■ TASK OBJECTIVE ■
Please transcribe exactly, and only, the lines of the data below between the line holding "C201: 100nF (GND, VBAT) -> none" and the line holding "BZ1: buzzer (plus", inclusive.

Extracted data entries:
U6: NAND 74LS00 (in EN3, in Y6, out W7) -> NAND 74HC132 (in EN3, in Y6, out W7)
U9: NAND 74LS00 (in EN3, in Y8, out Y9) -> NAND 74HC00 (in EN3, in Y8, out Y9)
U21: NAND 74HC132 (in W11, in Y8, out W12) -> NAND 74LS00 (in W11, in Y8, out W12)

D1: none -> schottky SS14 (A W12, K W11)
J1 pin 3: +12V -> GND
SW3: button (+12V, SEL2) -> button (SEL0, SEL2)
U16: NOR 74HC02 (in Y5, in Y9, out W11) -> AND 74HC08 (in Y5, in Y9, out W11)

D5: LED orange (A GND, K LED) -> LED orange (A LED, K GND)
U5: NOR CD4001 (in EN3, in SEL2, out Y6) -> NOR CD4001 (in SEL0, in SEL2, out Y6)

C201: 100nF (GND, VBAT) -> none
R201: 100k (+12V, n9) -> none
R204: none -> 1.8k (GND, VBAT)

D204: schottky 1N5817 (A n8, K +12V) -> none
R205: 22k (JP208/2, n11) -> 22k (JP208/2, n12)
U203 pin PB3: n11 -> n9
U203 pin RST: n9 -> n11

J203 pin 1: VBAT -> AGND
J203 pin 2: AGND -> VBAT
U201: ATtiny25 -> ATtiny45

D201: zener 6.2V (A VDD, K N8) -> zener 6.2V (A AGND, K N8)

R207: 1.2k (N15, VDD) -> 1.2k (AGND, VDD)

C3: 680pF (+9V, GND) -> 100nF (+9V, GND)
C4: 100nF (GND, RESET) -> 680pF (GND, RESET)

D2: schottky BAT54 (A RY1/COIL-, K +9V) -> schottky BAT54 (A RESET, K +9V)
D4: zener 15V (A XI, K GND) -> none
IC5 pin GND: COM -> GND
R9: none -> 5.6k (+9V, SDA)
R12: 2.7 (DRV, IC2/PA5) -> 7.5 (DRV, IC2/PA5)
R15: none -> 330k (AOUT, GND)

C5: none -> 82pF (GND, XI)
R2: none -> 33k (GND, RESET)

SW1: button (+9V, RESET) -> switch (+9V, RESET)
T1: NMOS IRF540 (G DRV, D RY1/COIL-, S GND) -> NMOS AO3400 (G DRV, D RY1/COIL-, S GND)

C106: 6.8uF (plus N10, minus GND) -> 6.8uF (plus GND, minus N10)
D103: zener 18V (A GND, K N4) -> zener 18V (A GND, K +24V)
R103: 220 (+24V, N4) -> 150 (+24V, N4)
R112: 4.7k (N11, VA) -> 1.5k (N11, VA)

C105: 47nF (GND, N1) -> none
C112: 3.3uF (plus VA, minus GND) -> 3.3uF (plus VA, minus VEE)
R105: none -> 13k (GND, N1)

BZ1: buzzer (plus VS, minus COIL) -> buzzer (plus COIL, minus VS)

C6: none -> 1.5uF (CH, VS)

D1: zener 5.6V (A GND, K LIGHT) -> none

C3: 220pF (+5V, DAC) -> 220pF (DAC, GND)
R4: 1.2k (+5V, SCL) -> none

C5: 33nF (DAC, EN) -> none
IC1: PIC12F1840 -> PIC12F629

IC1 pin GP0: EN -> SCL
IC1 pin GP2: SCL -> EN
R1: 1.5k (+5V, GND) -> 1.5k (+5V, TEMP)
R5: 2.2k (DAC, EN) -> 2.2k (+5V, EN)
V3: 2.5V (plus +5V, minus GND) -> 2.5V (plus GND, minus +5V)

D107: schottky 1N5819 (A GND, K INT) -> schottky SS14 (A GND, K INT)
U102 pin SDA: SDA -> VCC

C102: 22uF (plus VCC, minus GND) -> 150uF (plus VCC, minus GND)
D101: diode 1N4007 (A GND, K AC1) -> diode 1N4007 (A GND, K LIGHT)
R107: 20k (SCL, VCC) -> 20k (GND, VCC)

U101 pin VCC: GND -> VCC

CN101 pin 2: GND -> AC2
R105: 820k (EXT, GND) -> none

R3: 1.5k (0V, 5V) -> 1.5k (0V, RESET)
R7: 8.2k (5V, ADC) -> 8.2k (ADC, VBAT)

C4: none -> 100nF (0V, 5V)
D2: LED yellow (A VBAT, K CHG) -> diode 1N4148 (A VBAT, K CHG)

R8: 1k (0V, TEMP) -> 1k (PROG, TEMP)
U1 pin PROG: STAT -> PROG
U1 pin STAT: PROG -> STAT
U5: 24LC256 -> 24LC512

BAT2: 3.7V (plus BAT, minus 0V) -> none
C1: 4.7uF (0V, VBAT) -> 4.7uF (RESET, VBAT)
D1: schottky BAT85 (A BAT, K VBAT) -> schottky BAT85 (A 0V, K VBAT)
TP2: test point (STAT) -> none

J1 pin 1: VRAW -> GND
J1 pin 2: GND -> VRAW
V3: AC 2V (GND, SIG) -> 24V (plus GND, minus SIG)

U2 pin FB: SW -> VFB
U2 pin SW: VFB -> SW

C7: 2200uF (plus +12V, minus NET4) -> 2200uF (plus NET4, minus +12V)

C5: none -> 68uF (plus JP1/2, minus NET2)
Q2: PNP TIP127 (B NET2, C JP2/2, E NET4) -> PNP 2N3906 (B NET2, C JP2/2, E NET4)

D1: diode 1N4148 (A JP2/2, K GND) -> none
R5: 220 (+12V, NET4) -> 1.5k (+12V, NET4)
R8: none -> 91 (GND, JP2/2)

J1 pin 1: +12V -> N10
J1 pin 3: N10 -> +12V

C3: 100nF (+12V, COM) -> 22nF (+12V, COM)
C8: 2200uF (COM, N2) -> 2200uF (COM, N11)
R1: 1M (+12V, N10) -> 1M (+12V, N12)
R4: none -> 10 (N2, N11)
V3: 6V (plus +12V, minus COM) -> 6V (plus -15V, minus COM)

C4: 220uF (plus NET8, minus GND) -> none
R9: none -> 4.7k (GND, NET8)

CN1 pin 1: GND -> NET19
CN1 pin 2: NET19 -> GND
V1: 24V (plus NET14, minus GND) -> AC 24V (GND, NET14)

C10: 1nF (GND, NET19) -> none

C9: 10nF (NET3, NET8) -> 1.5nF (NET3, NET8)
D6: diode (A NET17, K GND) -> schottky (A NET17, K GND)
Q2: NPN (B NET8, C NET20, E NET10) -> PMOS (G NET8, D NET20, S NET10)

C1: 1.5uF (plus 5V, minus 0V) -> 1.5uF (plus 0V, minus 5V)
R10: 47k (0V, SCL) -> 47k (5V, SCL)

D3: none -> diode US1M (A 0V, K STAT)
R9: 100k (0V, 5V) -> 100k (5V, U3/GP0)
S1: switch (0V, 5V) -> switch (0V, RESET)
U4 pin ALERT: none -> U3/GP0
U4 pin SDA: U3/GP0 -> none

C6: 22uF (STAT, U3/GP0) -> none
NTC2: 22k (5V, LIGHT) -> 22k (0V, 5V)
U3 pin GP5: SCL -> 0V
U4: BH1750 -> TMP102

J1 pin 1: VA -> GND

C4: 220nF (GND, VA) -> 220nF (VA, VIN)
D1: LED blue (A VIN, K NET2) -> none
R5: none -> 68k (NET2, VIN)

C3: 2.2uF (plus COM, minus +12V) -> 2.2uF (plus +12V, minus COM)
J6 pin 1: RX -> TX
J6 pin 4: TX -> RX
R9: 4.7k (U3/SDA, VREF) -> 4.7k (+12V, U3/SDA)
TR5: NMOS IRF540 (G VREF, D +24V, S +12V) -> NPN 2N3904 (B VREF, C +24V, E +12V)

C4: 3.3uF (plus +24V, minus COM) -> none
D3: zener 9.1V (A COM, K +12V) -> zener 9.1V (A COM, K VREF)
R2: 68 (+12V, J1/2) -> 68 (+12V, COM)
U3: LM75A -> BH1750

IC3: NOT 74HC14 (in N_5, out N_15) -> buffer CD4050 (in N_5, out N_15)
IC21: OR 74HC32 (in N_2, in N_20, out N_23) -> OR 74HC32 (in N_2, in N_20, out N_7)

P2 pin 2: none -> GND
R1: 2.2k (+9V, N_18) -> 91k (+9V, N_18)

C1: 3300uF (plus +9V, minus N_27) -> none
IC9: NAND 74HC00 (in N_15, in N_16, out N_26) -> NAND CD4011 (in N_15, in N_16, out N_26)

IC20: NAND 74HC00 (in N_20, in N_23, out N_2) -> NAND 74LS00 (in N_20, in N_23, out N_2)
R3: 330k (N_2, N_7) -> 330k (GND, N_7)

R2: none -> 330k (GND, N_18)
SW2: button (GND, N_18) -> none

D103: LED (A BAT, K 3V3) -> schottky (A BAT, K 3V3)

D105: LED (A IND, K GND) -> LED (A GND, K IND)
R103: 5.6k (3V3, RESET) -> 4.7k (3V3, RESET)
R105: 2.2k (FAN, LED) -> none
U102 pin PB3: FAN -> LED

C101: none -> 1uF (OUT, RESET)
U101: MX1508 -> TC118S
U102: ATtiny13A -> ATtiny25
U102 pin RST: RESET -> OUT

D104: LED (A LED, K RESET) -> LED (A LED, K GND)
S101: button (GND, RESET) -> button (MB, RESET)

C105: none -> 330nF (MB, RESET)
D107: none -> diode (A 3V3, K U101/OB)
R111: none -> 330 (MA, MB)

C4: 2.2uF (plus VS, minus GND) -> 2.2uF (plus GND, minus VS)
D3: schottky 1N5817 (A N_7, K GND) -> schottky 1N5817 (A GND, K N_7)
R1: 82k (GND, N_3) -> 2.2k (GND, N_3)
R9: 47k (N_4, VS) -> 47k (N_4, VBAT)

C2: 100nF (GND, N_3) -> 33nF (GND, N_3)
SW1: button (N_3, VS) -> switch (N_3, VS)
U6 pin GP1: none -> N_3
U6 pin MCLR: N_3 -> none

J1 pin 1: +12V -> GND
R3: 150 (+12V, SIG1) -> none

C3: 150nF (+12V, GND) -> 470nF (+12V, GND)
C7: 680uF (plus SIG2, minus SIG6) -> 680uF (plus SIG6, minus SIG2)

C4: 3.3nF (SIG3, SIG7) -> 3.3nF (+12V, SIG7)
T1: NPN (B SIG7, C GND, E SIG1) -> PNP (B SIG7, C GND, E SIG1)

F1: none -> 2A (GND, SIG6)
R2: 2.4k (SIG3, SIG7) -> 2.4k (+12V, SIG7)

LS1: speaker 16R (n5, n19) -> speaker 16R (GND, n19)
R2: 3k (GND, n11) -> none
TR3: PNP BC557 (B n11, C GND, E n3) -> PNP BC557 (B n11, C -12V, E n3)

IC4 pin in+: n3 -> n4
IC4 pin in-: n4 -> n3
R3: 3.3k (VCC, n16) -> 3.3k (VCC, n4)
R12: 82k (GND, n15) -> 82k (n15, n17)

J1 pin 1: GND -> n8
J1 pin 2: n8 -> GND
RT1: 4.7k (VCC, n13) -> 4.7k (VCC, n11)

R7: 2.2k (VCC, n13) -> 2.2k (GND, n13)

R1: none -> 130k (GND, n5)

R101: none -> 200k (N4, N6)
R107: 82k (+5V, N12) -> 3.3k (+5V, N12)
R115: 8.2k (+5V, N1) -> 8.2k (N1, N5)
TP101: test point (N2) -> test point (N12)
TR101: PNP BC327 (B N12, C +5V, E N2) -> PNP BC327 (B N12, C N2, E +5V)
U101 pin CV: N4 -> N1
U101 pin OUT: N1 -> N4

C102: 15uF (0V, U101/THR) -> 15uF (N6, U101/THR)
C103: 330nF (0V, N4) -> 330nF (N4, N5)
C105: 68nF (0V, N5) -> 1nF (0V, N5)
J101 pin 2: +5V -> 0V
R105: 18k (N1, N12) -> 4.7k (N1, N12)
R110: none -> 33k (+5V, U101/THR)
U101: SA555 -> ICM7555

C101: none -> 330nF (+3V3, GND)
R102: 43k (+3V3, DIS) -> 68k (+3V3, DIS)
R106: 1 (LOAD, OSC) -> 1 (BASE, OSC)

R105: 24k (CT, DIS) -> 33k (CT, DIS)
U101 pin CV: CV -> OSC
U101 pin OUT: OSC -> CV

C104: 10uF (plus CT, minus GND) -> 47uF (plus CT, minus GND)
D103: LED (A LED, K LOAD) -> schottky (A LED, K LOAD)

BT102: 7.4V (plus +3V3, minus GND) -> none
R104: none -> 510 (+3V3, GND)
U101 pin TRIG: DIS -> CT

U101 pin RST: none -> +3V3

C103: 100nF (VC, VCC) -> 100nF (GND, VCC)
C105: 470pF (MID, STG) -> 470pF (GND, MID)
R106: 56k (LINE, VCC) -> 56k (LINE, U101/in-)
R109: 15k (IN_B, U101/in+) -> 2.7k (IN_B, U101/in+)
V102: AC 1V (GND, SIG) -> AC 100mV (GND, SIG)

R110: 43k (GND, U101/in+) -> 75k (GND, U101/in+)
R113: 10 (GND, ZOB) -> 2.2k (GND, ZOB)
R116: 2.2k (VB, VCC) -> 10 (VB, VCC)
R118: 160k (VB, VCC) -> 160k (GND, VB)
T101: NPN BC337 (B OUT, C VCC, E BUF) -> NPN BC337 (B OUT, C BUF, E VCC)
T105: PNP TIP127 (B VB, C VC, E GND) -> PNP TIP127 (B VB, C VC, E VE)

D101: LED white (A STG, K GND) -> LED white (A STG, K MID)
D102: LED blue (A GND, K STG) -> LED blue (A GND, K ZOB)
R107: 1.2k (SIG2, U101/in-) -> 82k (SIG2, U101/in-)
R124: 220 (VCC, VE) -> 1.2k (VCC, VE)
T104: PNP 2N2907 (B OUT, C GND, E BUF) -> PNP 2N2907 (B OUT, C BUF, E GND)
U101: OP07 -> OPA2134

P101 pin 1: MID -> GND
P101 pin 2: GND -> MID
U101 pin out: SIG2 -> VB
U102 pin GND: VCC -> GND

■ ANSWER AREA ■
C201: 100nF (GND, VBAT) -> none
R201: 100k (+12V, n9) -> none
R204: none -> 1.8k (GND, VBAT)

D204: schottky 1N5817 (A n8, K +12V) -> none
R205: 22k (JP208/2, n11) -> 22k (JP208/2, n12)
U203 pin PB3: n11 -> n9
U203 pin RST: n9 -> n11

J203 pin 1: VBAT -> AGND
J203 pin 2: AGND -> VBAT
U201: ATtiny25 -> ATtiny45

D201: zener 6.2V (A VDD, K N8) -> zener 6.2V (A AGND, K N8)

R207: 1.2k (N15, VDD) -> 1.2k (AGND, VDD)

C3: 680pF (+9V, GND) -> 100nF (+9V, GND)
C4: 100nF (GND, RESET) -> 680pF (GND, RESET)

D2: schottky BAT54 (A RY1/COIL-, K +9V) -> schottky BAT54 (A RESET, K +9V)
D4: zener 15V (A XI, K GND) -> none
IC5 pin GND: COM -> GND
R9: none -> 5.6k (+9V, SDA)
R12: 2.7 (DRV, IC2/PA5) -> 7.5 (DRV, IC2/PA5)
R15: none -> 330k (AOUT, GND)

C5: none -> 82pF (GND, XI)
R2: none -> 33k (GND, RESET)

SW1: button (+9V, RESET) -> switch (+9V, RESET)
T1: NMOS IRF540 (G DRV, D RY1/COIL-, S GND) -> NMOS AO3400 (G DRV, D RY1/COIL-, S GND)

C106: 6.8uF (plus N10, minus GND) -> 6.8uF (plus GND, minus N10)
D103: zener 18V (A GND, K N4) -> zener 18V (A GND, K +24V)
R103: 220 (+24V, N4) -> 150 (+24V, N4)
R112: 4.7k (N11, VA) -> 1.5k (N11, VA)

C105: 47nF (GND, N1) -> none
C112: 3.3uF (plus VA, minus GND) -> 3.3uF (plus VA, minus VEE)
R105: none -> 13k (GND, N1)

BZ1: buzzer (plus VS, minus COIL) -> buzzer (plus COIL, minus VS)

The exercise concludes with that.